Could you please retype the records exactly, minus their pictures?

━━━━━━━━━━

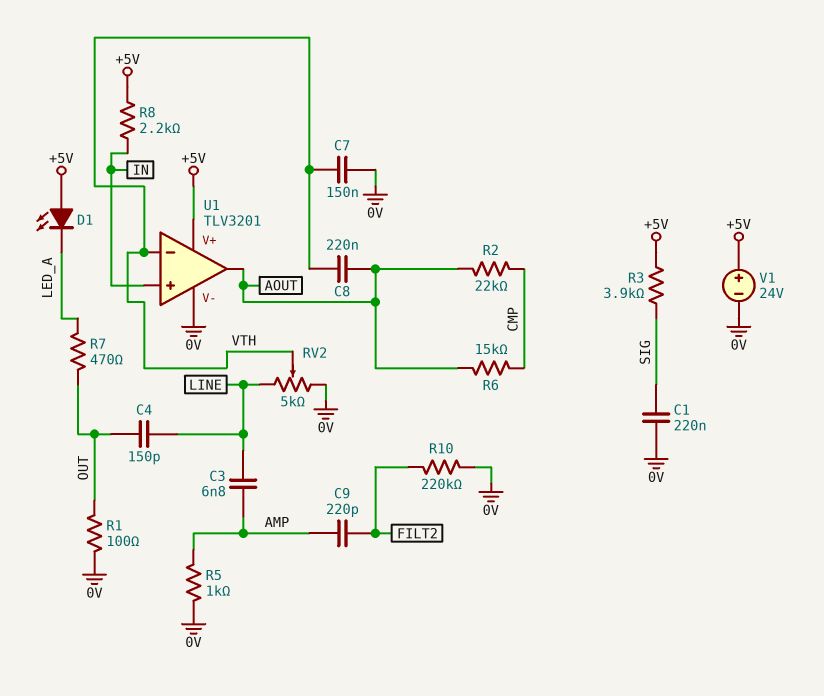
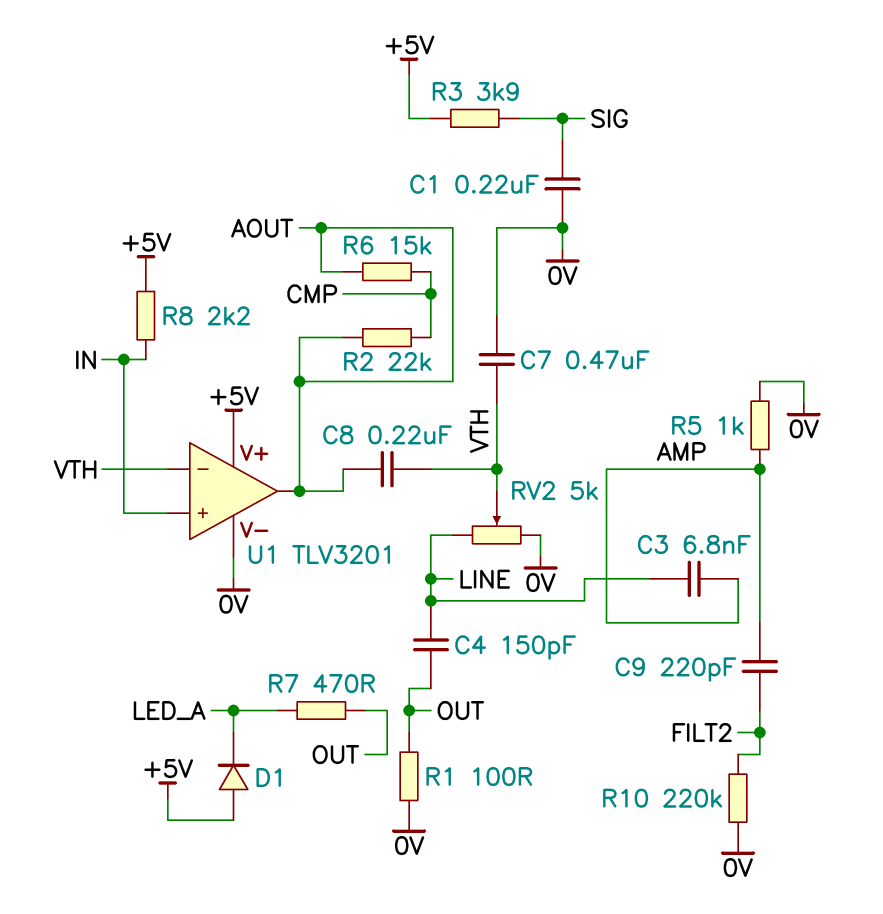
C7: 150nF (0V, VTH) -> 470nF (0V, VTH)
D1: LED (A +5V, K LED_A) -> diode (A +5V, K LED_A)
V1: 24V (plus +5V, minus 0V) -> none

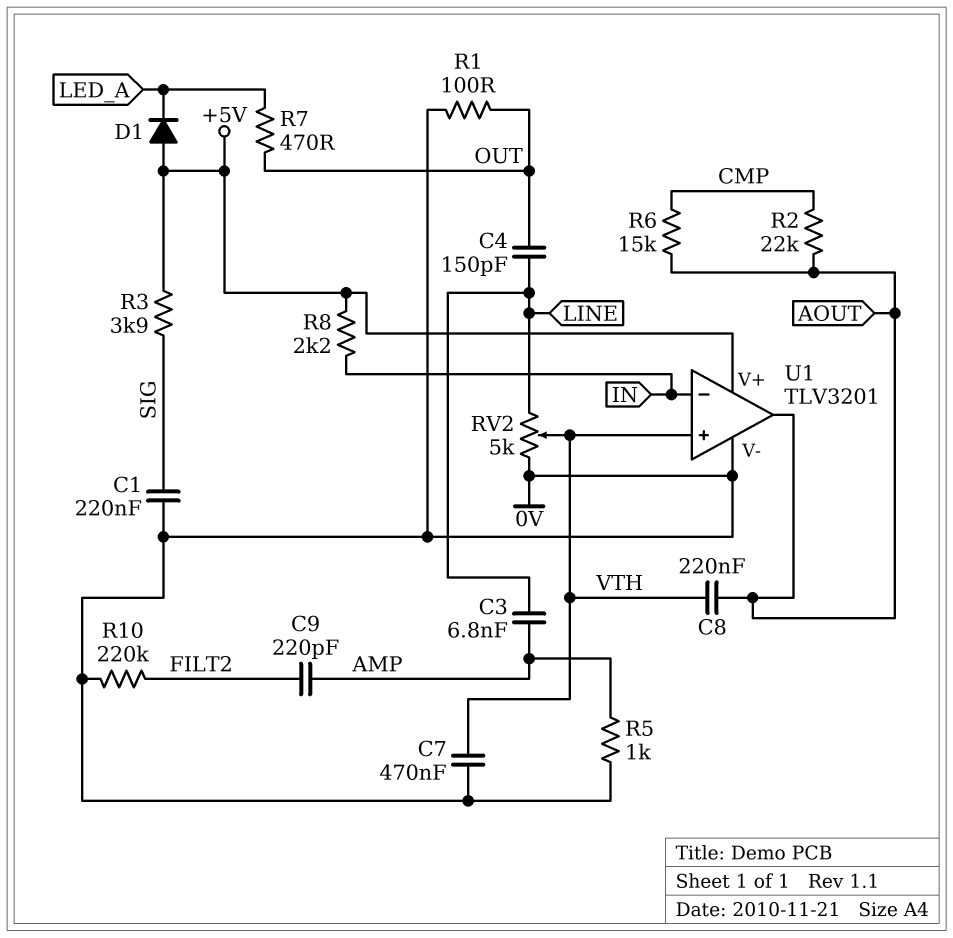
U1 pin in+: IN -> VTH
U1 pin in-: VTH -> IN

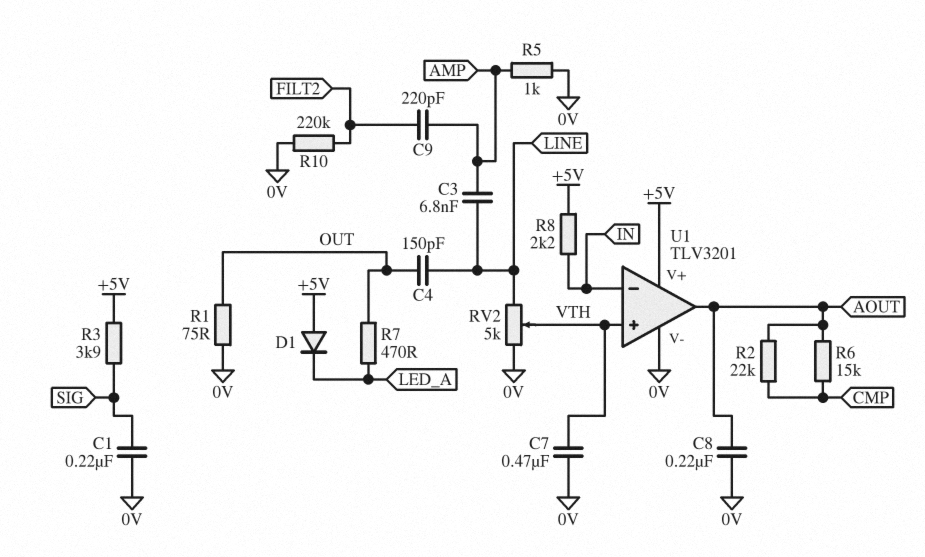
C8: 220nF (AOUT, VTH) -> 220nF (0V, AOUT)
R1: 100 (0V, OUT) -> 75 (0V, OUT)

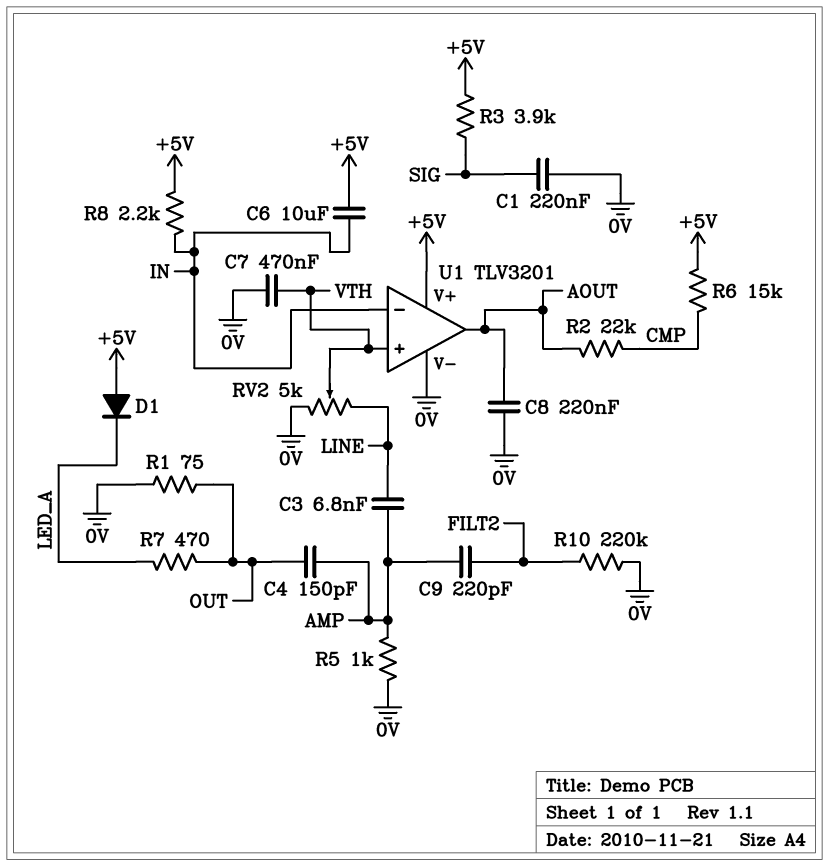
C4: 150pF (LINE, OUT) -> 150pF (AMP, OUT)
C6: none -> 10uF (+5V, IN)
R6: 15k (AOUT, CMP) -> 15k (+5V, CMP)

━━━━━━━━━━

-- Exercise response --
C7: 150nF (0V, VTH) -> 470nF (0V, VTH)
D1: LED (A +5V, K LED_A) -> diode (A +5V, K LED_A)
V1: 24V (plus +5V, minus 0V) -> none

U1 pin in+: IN -> VTH
U1 pin in-: VTH -> IN

C8: 220nF (AOUT, VTH) -> 220nF (0V, AOUT)
R1: 100 (0V, OUT) -> 75 (0V, OUT)

C4: 150pF (LINE, OUT) -> 150pF (AMP, OUT)
C6: none -> 10uF (+5V, IN)
R6: 15k (AOUT, CMP) -> 15k (+5V, CMP)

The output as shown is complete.